→ **Work instructions**:
Using the records below, reproduce exactly the lines from the one containing "(533, 372) = (461, 193): none -> purple key" through the end, and nothing more; skip the images.

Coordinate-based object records

○ ○ ○

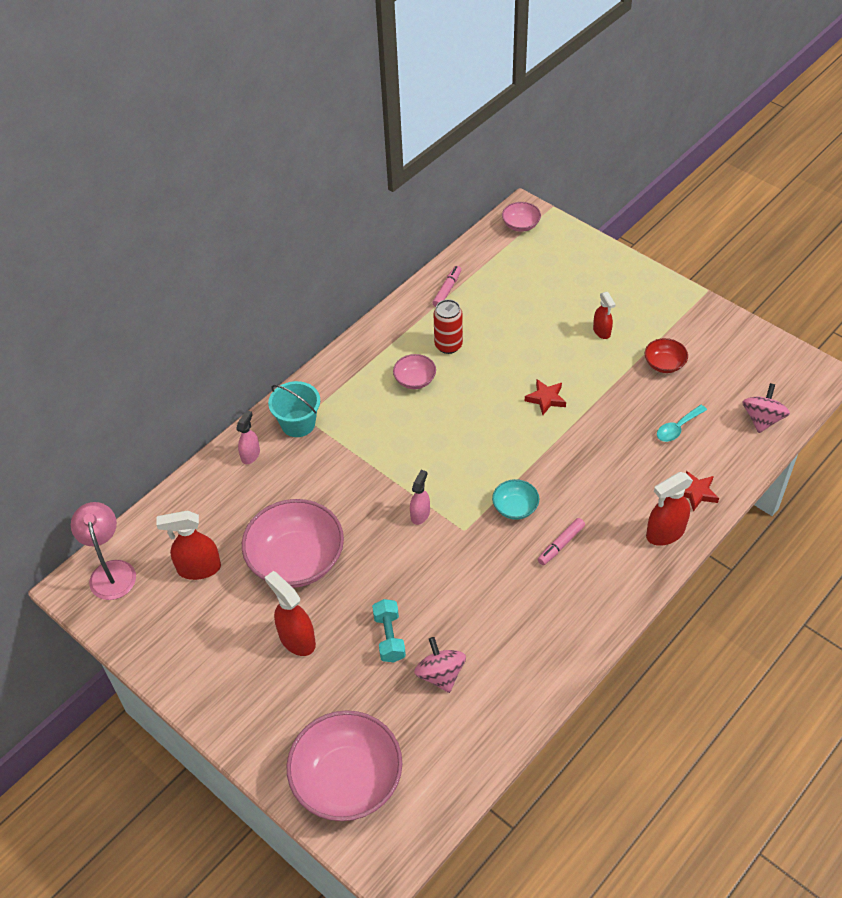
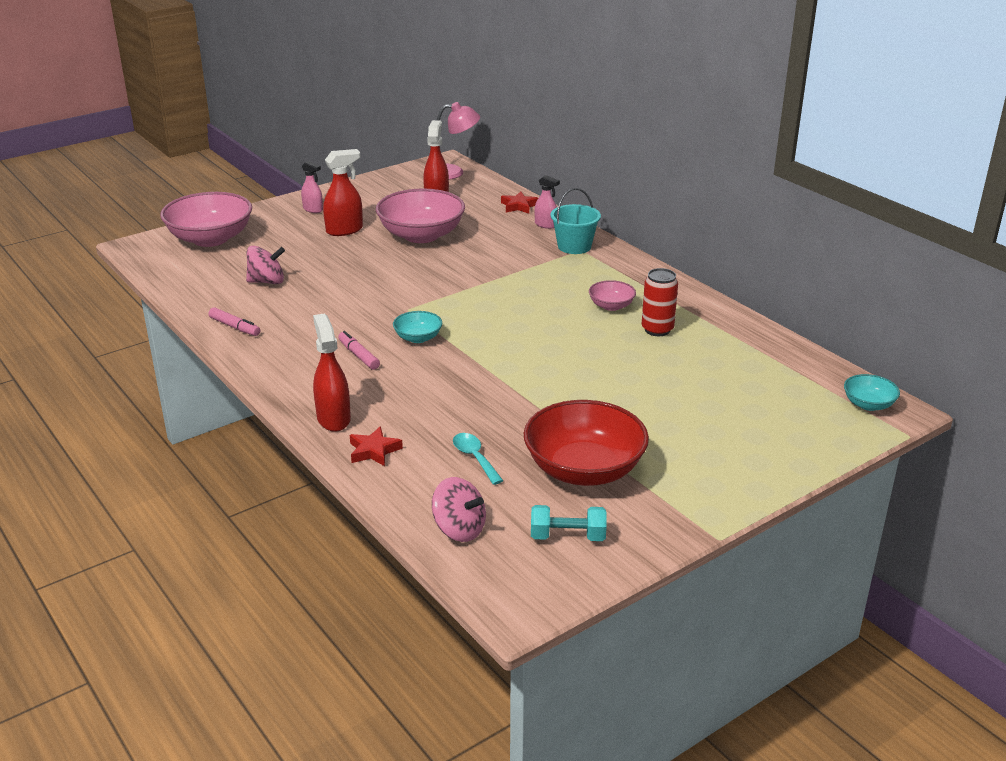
camera: 100 degrees right, 20 degrees down
(389, 637) = (319, 265): turquoise dumbbell -> turquoise dumbbell (567, 536)
(420, 514) = (437, 290): pink spray bottle -> pink spray bottle (313, 209)
(447, 290) = (748, 339): pink marker -> pink marker (235, 327)
(520, 225) = (868, 404): pink bowl -> turquoise bowl
(546, 399) = (556, 377): red star -> red star (519, 206)
(602, 331) = (655, 432): red spray bottle -> none
(664, 364) = (584, 469): red bowl -> red bowl, size x2.10

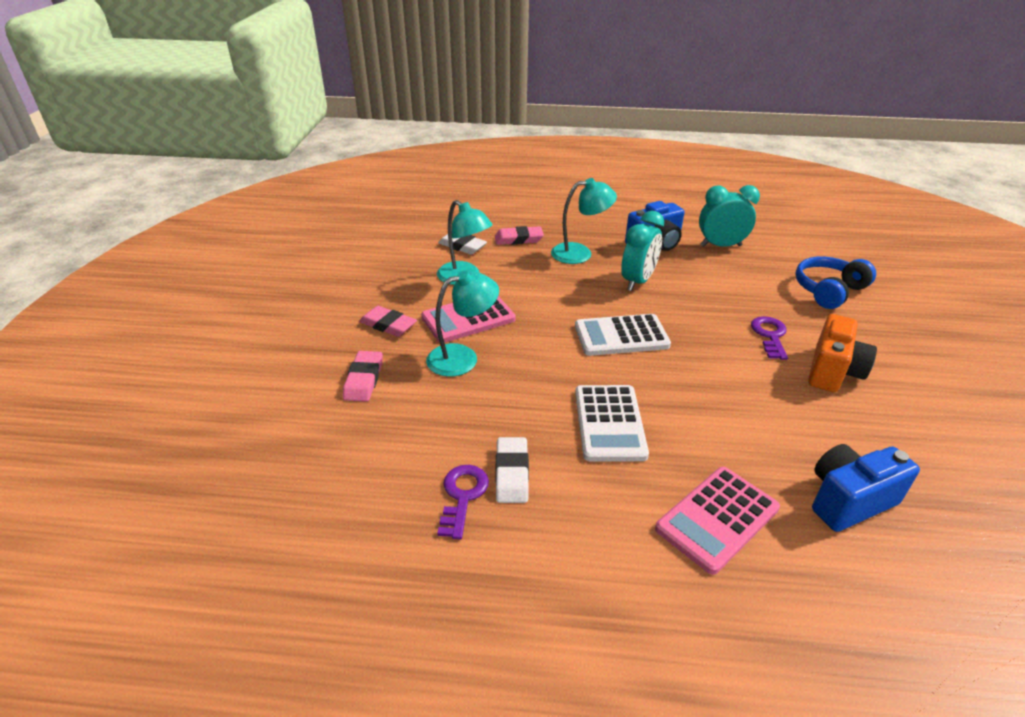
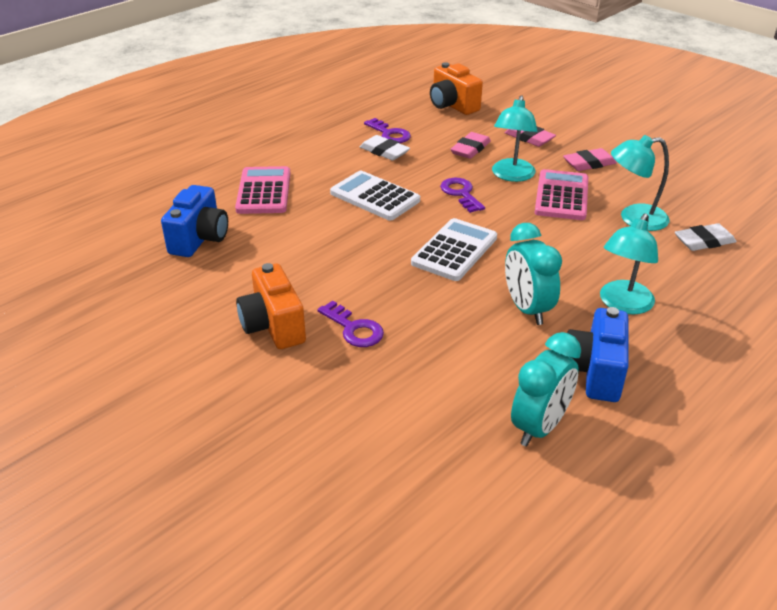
camera: 130 degrees right, 0 degrees up
(320, 483) = (452, 105): none -> orange camera
(518, 239) = (693, 281): pink eraser -> pink eraser (470, 149)
(533, 372) = (461, 193): none -> purple key
(829, 291) = (357, 437): blue headphones -> none

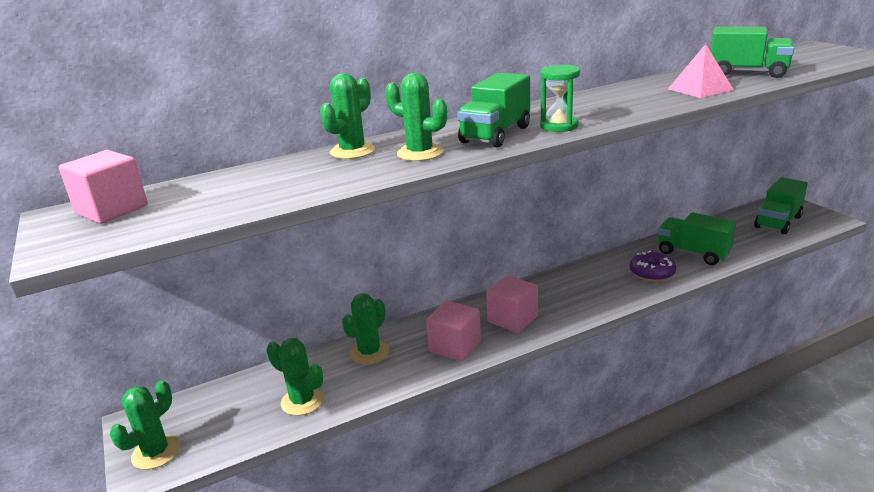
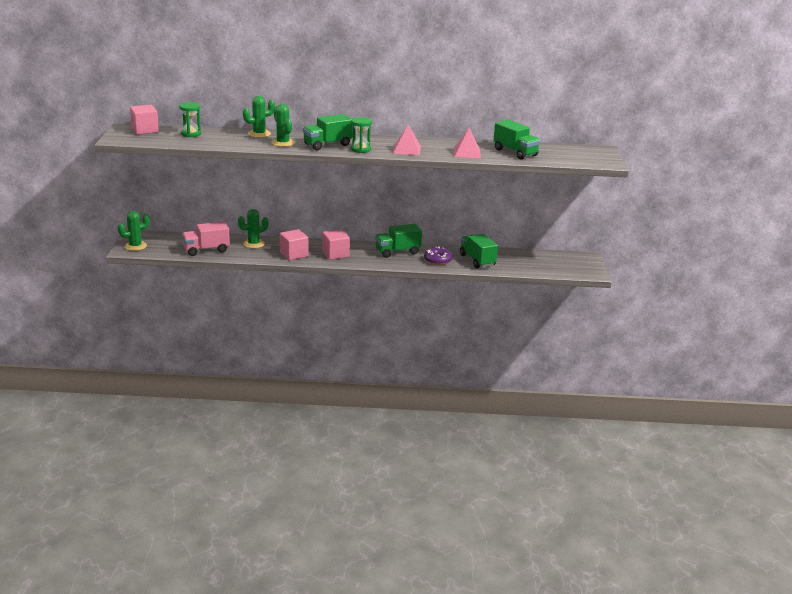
camera: 25 degrees right, 0 degrees up
(223, 188) = (191, 134): none -> green hourglass
(302, 401) = (206, 250): green cactus -> pink truck
(619, 108) = (407, 150): none -> pink pyramid
(778, 222) = (558, 264): green truck -> green truck (397, 252)

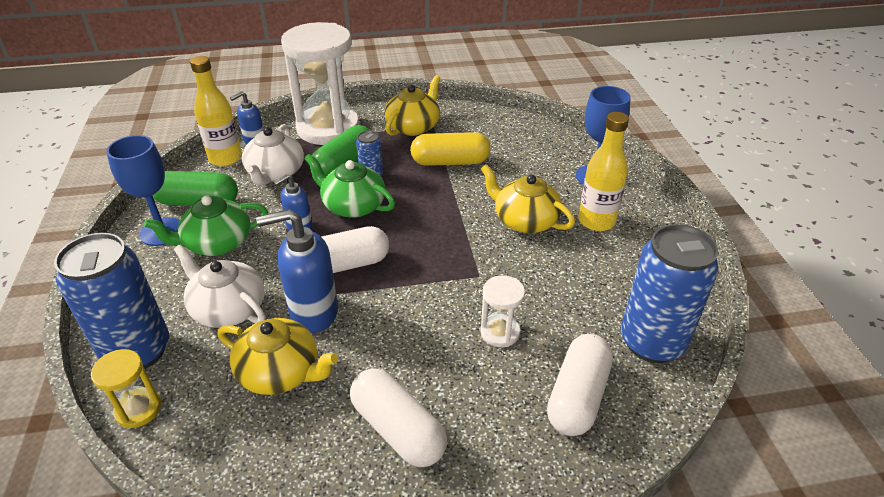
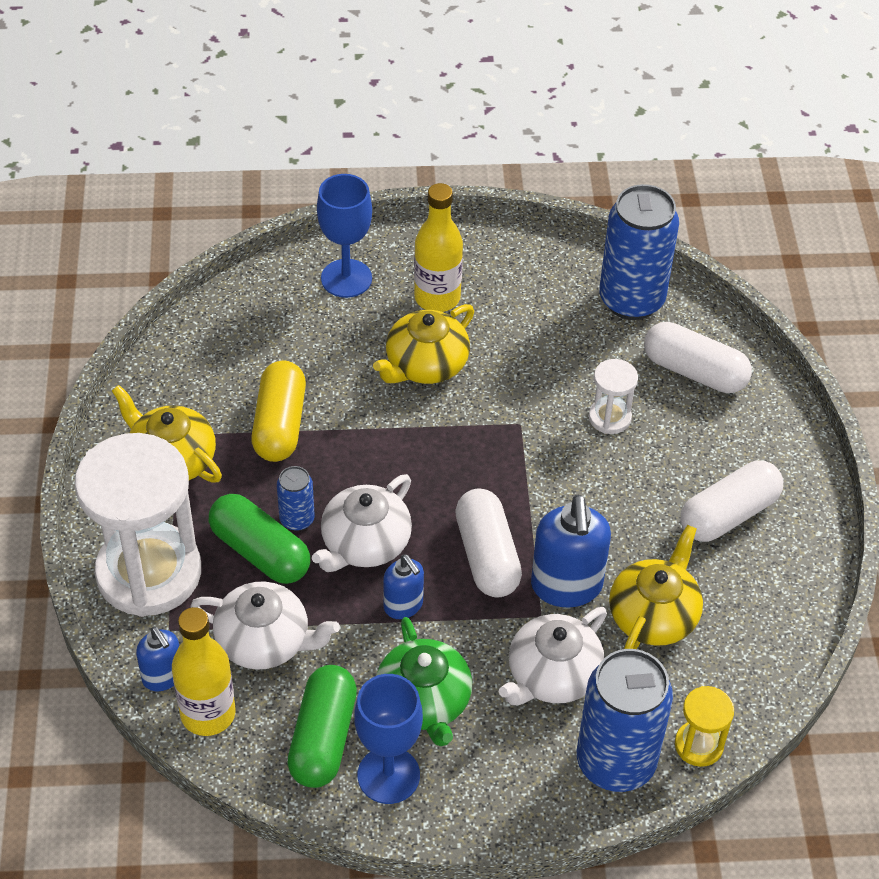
camera: 85 degrees left, 10 degrees up
(353, 206) = (365, 543): green teapot -> white teapot

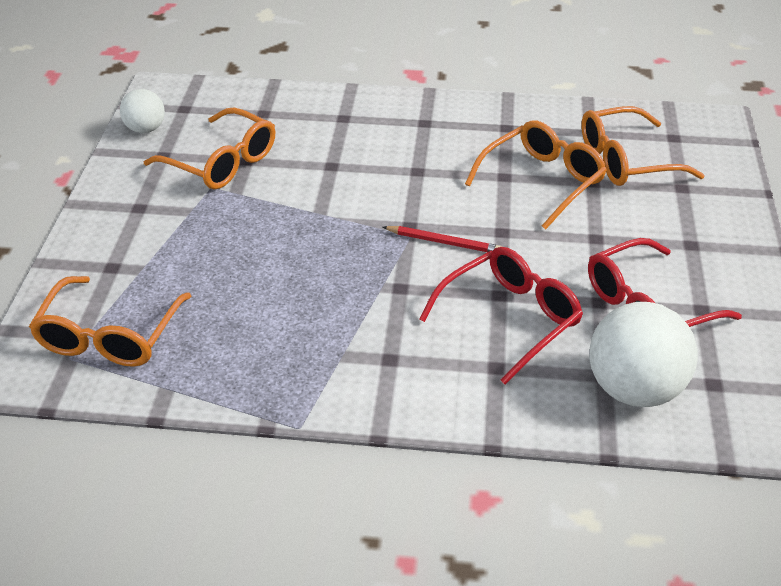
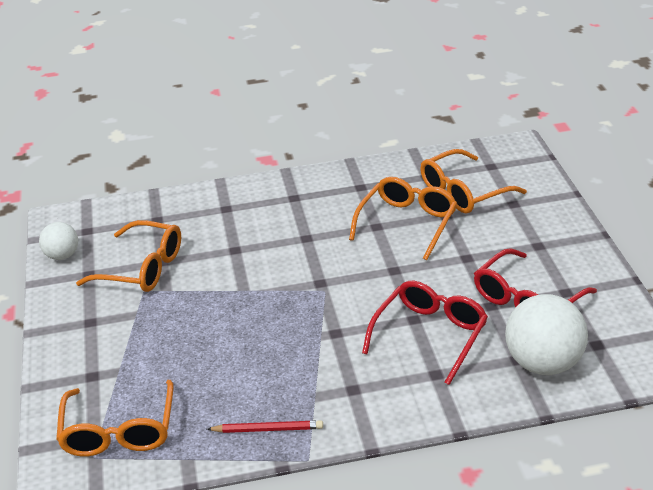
camera: 15 degrees left, 5 degrees down
(444, 242) = (353, 289): red pencil -> red pencil (267, 429)

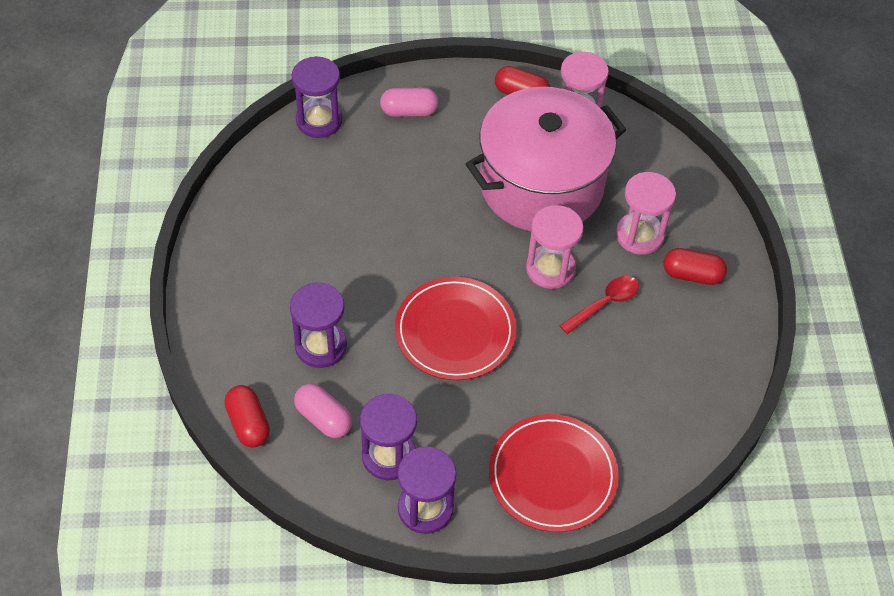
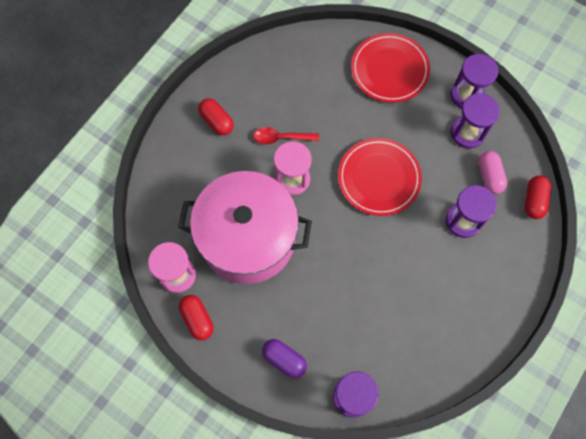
camera: 140 degrees left, 15 degrees up
(409, 111) = (284, 360): pink capsule -> purple capsule
(639, 235) = (222, 164): pink hourglass -> none

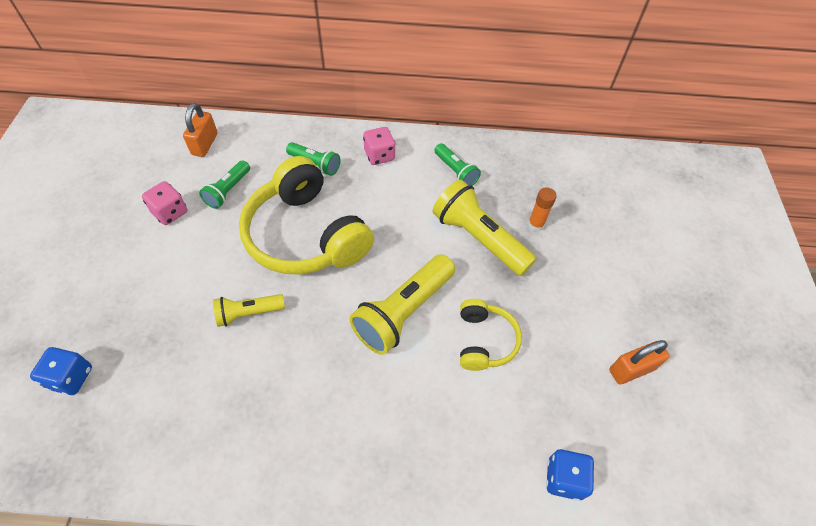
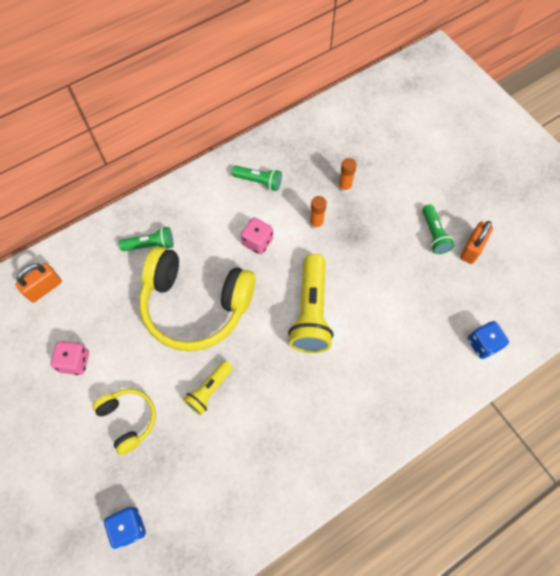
camera: 35 degrees left, 10 degrees up
(205, 144) = (44, 288): orange padlock -> orange padlock turned 75 degrees clockwise
(228, 191) = (103, 313): green flashlight -> green flashlight (434, 234)
(379, 155) = (192, 205): pink dice -> pink dice (257, 242)
(479, 238) = (316, 223): yellow flashlight -> orange glue stick
(484, 341) = (376, 293): yellow headphones -> yellow headphones (128, 419)

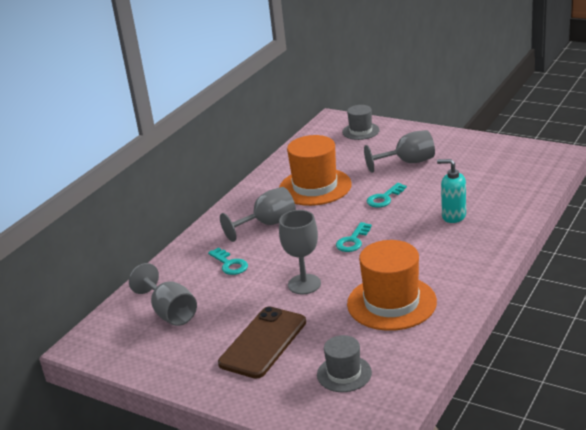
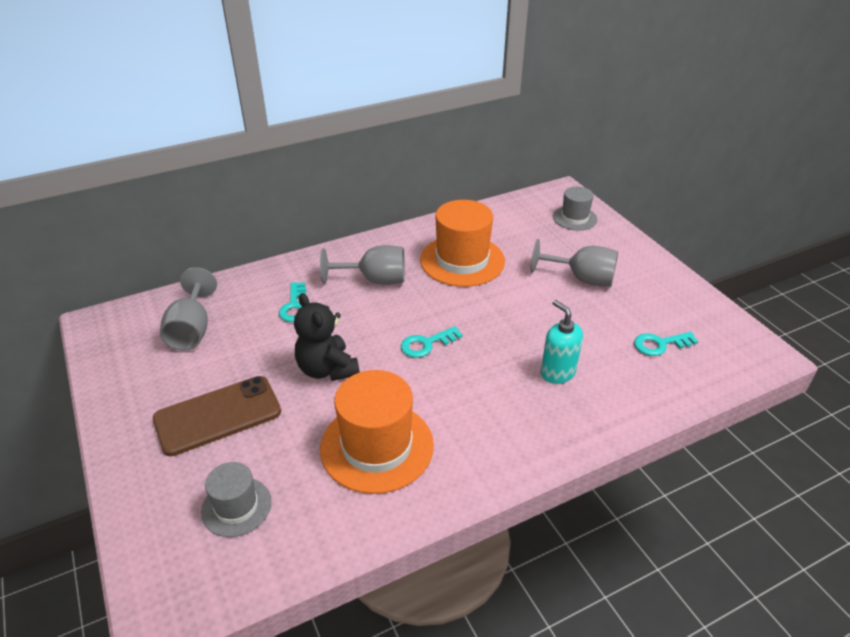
camera: 30 degrees right, 10 degrees up
(304, 284) = (327, 369): grey goblet -> black teddy bear
(384, 198) = (512, 309): turquoise key -> turquoise key (660, 344)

○ ○ ○

→ **Result of this exercise**:
(533, 372) = (461, 193): none -> purple key
(829, 291) = (357, 437): blue headphones -> none

camera: 25 degrees right, 0 degrees up
(223, 188) = (191, 134): none -> green hourglass
(302, 401) = (206, 250): green cactus -> pink truck
(619, 108) = (407, 150): none -> pink pyramid
(778, 222) = (558, 264): green truck -> green truck (397, 252)

camera: 85 degrees left, 10 degrees up
(353, 206) = (365, 543): green teapot -> white teapot

camera: 15 degrees left, 5 degrees down
(444, 242) = (353, 289): red pencil -> red pencil (267, 429)

camera: 140 degrees left, 15 degrees up
(409, 111) = (284, 360): pink capsule -> purple capsule
(639, 235) = (222, 164): pink hourglass -> none

camera: 35 degrees left, 10 degrees up
(205, 144) = (44, 288): orange padlock -> orange padlock turned 75 degrees clockwise
(228, 191) = (103, 313): green flashlight -> green flashlight (434, 234)
(379, 155) = (192, 205): pink dice -> pink dice (257, 242)
(479, 238) = (316, 223): yellow flashlight -> orange glue stick
(484, 341) = (376, 293): yellow headphones -> yellow headphones (128, 419)

camera: 30 degrees right, 10 degrees up
(304, 284) = (327, 369): grey goblet -> black teddy bear
(384, 198) = (512, 309): turquoise key -> turquoise key (660, 344)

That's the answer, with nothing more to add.